◆ **Records to process**:
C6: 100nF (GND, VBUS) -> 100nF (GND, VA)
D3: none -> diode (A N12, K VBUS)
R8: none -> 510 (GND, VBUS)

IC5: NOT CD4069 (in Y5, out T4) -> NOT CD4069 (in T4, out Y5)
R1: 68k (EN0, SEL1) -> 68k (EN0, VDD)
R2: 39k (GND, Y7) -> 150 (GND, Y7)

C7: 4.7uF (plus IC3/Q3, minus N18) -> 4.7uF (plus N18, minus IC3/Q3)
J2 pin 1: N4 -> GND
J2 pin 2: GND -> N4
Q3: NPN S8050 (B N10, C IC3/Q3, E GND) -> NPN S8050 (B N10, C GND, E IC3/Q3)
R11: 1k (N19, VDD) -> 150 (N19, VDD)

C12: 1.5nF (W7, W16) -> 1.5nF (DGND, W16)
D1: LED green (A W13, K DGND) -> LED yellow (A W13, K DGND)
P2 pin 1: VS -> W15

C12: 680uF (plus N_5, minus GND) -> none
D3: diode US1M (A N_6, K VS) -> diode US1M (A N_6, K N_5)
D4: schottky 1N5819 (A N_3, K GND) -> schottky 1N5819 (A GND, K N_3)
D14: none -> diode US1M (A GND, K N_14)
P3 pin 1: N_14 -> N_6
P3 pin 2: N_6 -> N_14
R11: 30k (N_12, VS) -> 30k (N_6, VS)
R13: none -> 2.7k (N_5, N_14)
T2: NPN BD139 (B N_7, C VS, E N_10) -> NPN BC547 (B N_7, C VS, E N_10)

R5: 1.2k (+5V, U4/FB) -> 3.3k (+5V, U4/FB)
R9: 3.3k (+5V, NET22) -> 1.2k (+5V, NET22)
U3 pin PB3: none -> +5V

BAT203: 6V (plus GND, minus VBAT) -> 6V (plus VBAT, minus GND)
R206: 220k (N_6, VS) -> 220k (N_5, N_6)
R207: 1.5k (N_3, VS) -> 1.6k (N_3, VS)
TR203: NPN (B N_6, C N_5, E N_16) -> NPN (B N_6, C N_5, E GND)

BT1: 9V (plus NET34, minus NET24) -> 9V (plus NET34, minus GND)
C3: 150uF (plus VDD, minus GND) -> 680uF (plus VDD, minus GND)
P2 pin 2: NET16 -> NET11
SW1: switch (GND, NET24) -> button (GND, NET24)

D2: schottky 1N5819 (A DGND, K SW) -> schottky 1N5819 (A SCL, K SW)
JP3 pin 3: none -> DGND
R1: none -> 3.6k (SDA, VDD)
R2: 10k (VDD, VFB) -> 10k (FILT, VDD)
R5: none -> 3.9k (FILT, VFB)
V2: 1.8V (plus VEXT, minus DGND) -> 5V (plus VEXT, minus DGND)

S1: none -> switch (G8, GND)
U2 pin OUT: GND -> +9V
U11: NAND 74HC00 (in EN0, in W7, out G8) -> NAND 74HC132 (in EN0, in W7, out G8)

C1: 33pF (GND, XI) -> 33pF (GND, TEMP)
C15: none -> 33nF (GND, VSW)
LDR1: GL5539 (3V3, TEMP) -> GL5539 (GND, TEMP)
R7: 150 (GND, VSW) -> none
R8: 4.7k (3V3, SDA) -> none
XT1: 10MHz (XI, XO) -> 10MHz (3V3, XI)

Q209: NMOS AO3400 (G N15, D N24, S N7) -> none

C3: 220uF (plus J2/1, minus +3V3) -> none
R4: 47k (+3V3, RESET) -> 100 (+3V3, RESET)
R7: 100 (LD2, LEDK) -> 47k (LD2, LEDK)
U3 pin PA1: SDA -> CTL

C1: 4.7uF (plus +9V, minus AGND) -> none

◆ **The task**: The required answer is every line of the data, duplicated exactly.

◆ **Final answer**:
C6: 100nF (GND, VBUS) -> 100nF (GND, VA)
D3: none -> diode (A N12, K VBUS)
R8: none -> 510 (GND, VBUS)

IC5: NOT CD4069 (in Y5, out T4) -> NOT CD4069 (in T4, out Y5)
R1: 68k (EN0, SEL1) -> 68k (EN0, VDD)
R2: 39k (GND, Y7) -> 150 (GND, Y7)

C7: 4.7uF (plus IC3/Q3, minus N18) -> 4.7uF (plus N18, minus IC3/Q3)
J2 pin 1: N4 -> GND
J2 pin 2: GND -> N4
Q3: NPN S8050 (B N10, C IC3/Q3, E GND) -> NPN S8050 (B N10, C GND, E IC3/Q3)
R11: 1k (N19, VDD) -> 150 (N19, VDD)

C12: 1.5nF (W7, W16) -> 1.5nF (DGND, W16)
D1: LED green (A W13, K DGND) -> LED yellow (A W13, K DGND)
P2 pin 1: VS -> W15

C12: 680uF (plus N_5, minus GND) -> none
D3: diode US1M (A N_6, K VS) -> diode US1M (A N_6, K N_5)
D4: schottky 1N5819 (A N_3, K GND) -> schottky 1N5819 (A GND, K N_3)
D14: none -> diode US1M (A GND, K N_14)
P3 pin 1: N_14 -> N_6
P3 pin 2: N_6 -> N_14
R11: 30k (N_12, VS) -> 30k (N_6, VS)
R13: none -> 2.7k (N_5, N_14)
T2: NPN BD139 (B N_7, C VS, E N_10) -> NPN BC547 (B N_7, C VS, E N_10)

R5: 1.2k (+5V, U4/FB) -> 3.3k (+5V, U4/FB)
R9: 3.3k (+5V, NET22) -> 1.2k (+5V, NET22)
U3 pin PB3: none -> +5V

BAT203: 6V (plus GND, minus VBAT) -> 6V (plus VBAT, minus GND)
R206: 220k (N_6, VS) -> 220k (N_5, N_6)
R207: 1.5k (N_3, VS) -> 1.6k (N_3, VS)
TR203: NPN (B N_6, C N_5, E N_16) -> NPN (B N_6, C N_5, E GND)

BT1: 9V (plus NET34, minus NET24) -> 9V (plus NET34, minus GND)
C3: 150uF (plus VDD, minus GND) -> 680uF (plus VDD, minus GND)
P2 pin 2: NET16 -> NET11
SW1: switch (GND, NET24) -> button (GND, NET24)

D2: schottky 1N5819 (A DGND, K SW) -> schottky 1N5819 (A SCL, K SW)
JP3 pin 3: none -> DGND
R1: none -> 3.6k (SDA, VDD)
R2: 10k (VDD, VFB) -> 10k (FILT, VDD)
R5: none -> 3.9k (FILT, VFB)
V2: 1.8V (plus VEXT, minus DGND) -> 5V (plus VEXT, minus DGND)

S1: none -> switch (G8, GND)
U2 pin OUT: GND -> +9V
U11: NAND 74HC00 (in EN0, in W7, out G8) -> NAND 74HC132 (in EN0, in W7, out G8)

C1: 33pF (GND, XI) -> 33pF (GND, TEMP)
C15: none -> 33nF (GND, VSW)
LDR1: GL5539 (3V3, TEMP) -> GL5539 (GND, TEMP)
R7: 150 (GND, VSW) -> none
R8: 4.7k (3V3, SDA) -> none
XT1: 10MHz (XI, XO) -> 10MHz (3V3, XI)

Q209: NMOS AO3400 (G N15, D N24, S N7) -> none

C3: 220uF (plus J2/1, minus +3V3) -> none
R4: 47k (+3V3, RESET) -> 100 (+3V3, RESET)
R7: 100 (LD2, LEDK) -> 47k (LD2, LEDK)
U3 pin PA1: SDA -> CTL

C1: 4.7uF (plus +9V, minus AGND) -> none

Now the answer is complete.